> _Data listing_:
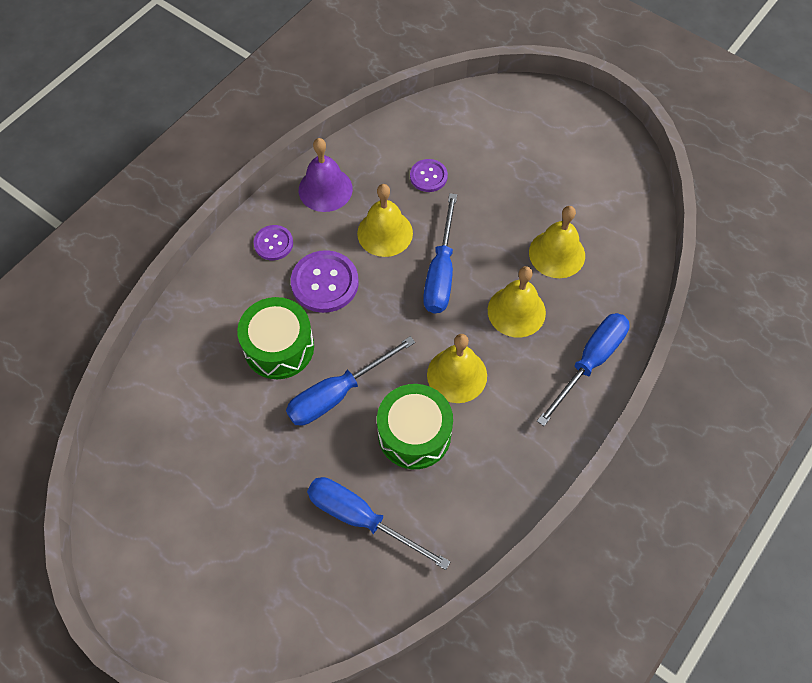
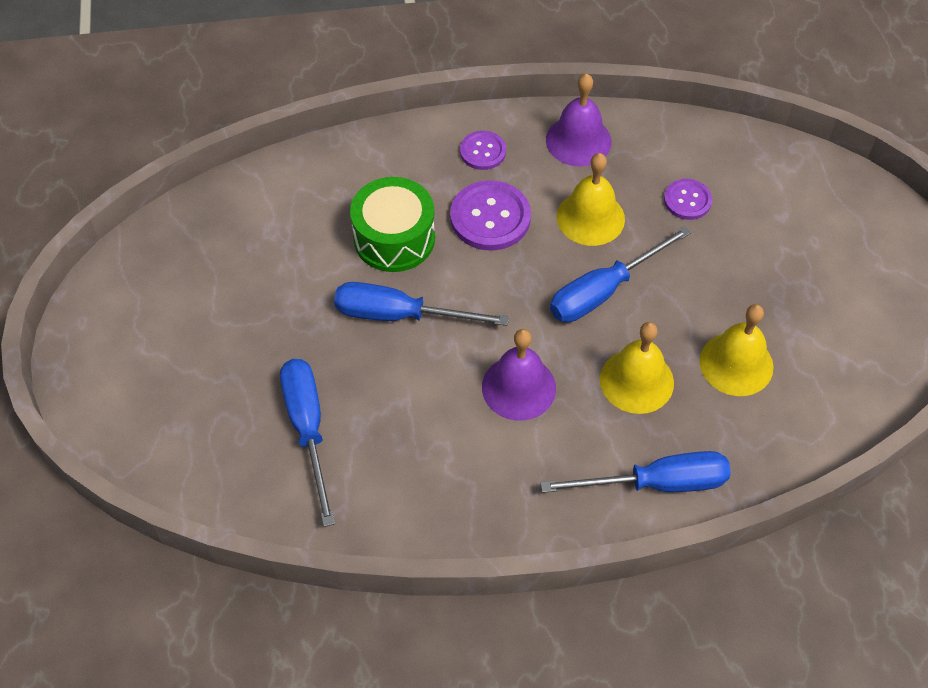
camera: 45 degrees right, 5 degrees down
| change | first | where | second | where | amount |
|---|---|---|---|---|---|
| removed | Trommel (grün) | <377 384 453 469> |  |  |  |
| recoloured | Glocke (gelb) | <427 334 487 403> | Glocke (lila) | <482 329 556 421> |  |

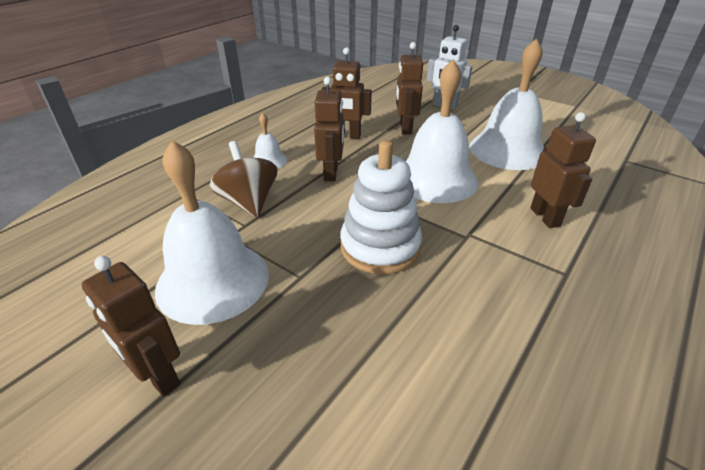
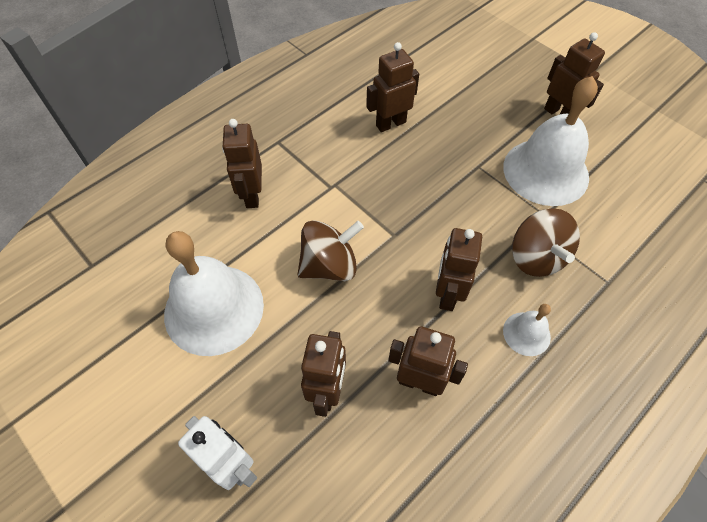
camera: 170 degrees left, 20 degrees up
| change | first | where | second | where | amount |
|---|---|---|---|---|---|
| removed | Stapelspielzeug (weiß) | <340 140 422 274> |  |  |  |
| replaced | Glocke (weiß) | <405 60 478 203> | Kreisel (braun) | <297 221 364 281> |  |
| added |  |  | Roboter (braun) | <366 42 419 132> |  |

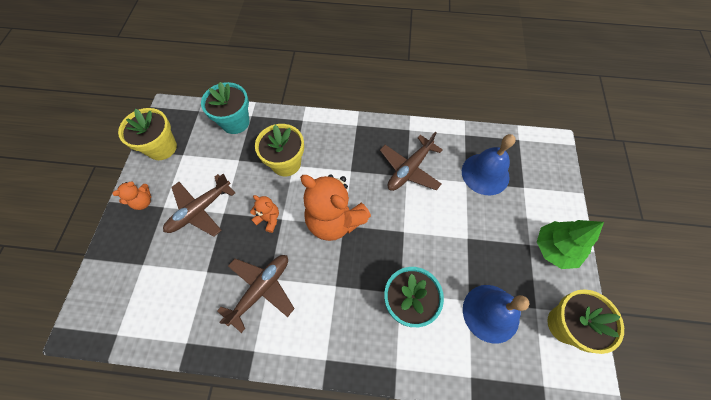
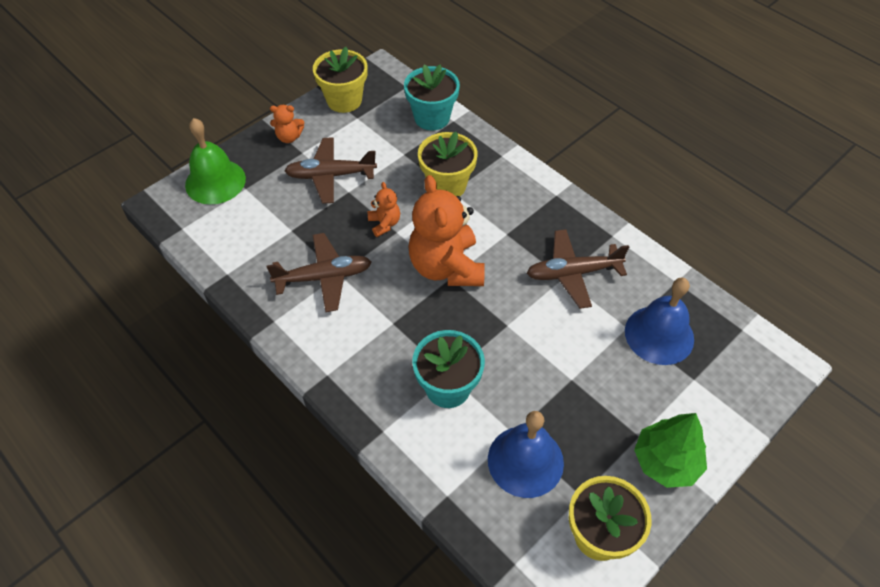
camera: 40 degrees right, 10 degrees down
| change | first | where | second | where | amount |
|---|---|---|---|---|---|
| added |  |  | Glocke (grün) | <185 118 246 205> |  |

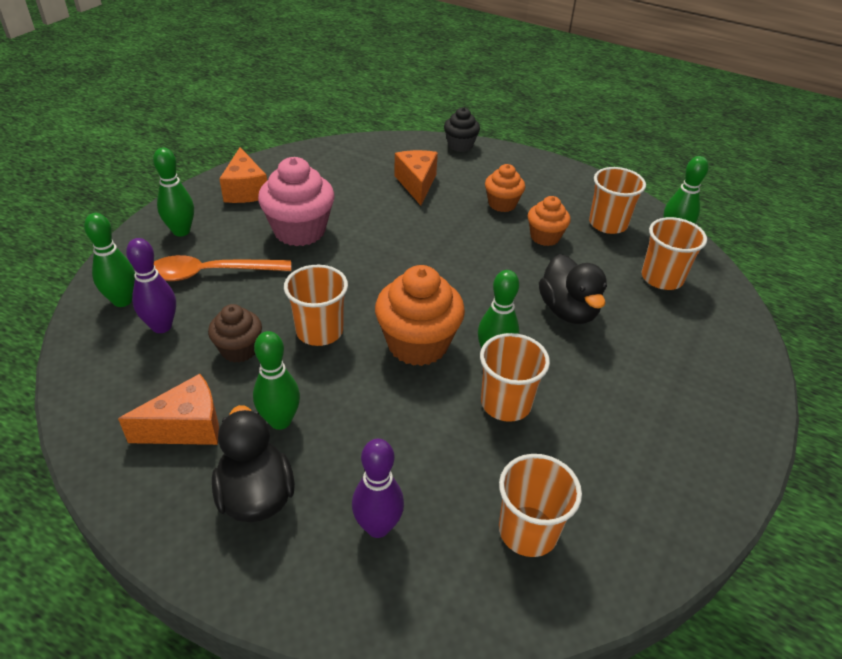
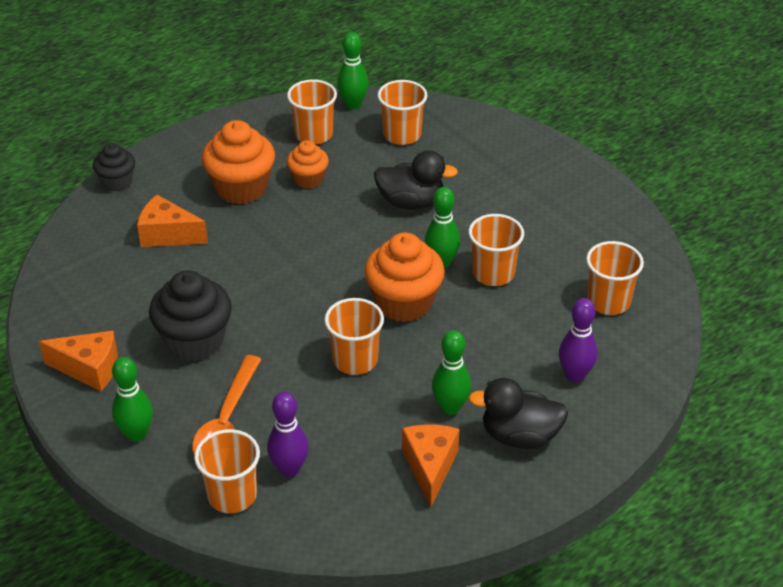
camera: 65 degrees left, 0 degrees up
| change | first | where | second | where | amount |
|---|---|---|---|---|---|
| replaced | Bowlingkegel (grün) | <84 213 135 307> | Becher (orange) | <194 429 260 513> |  |
| removed | Muffin (braun) | <208 304 262 363> |  |  |  |
| recoloured | Muffin (rosa) | <258 157 335 246> | Muffin (schwarz) | <149 270 232 361> |  |
| resized | Muffin (orange) | <485 164 525 212> |  | <202 120 275 204> | x1.71 |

> _Exercise brief_: Please retype, exactly as they appear, the lines from the one with "replaced | Glocke" through the final line of the material, both included, and drop any pictures.

> _Task result_:
| replaced | Glocke (weiß) | <405 60 478 203> | Kreisel (braun) | <297 221 364 281> |  |
| added |  |  | Roboter (braun) | <366 42 419 132> |  |

camera: 40 degrees right, 10 degrees down
| change | first | where | second | where | amount |
|---|---|---|---|---|---|
| added |  |  | Glocke (grün) | <185 118 246 205> |  |

camera: 65 degrees left, 0 degrees up
| change | first | where | second | where | amount |
|---|---|---|---|---|---|
| replaced | Bowlingkegel (grün) | <84 213 135 307> | Becher (orange) | <194 429 260 513> |  |
| removed | Muffin (braun) | <208 304 262 363> |  |  |  |
| recoloured | Muffin (rosa) | <258 157 335 246> | Muffin (schwarz) | <149 270 232 361> |  |
| resized | Muffin (orange) | <485 164 525 212> |  | <202 120 275 204> | x1.71 |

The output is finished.